[Listed entries — start]

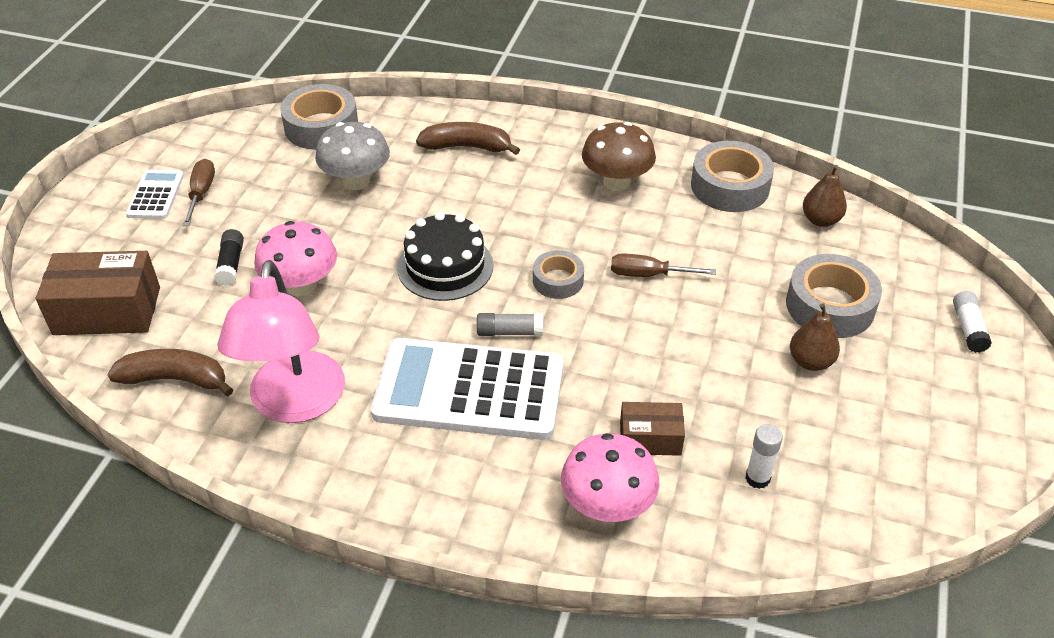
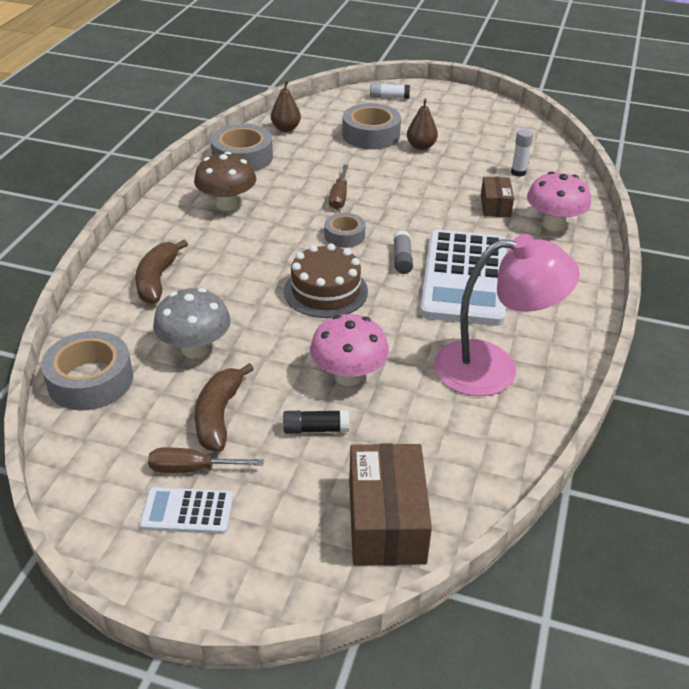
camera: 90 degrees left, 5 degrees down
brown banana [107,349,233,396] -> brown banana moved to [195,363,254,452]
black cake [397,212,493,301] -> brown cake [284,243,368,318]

[Listed entries — finish]
[Listed entries — start]

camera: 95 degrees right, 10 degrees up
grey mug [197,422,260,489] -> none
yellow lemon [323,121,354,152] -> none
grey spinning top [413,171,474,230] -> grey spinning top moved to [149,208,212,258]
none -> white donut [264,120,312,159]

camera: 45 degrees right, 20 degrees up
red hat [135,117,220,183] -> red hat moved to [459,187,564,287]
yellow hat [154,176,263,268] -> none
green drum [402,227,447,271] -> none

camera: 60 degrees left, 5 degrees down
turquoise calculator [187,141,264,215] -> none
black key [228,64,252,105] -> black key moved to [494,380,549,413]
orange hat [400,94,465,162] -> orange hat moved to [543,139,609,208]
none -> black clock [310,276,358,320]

[Listed entries — finish]

• [Your instructions]
Go line by line through the data above and count those holding "grey"; report the number alone.

• [Problem solution]
2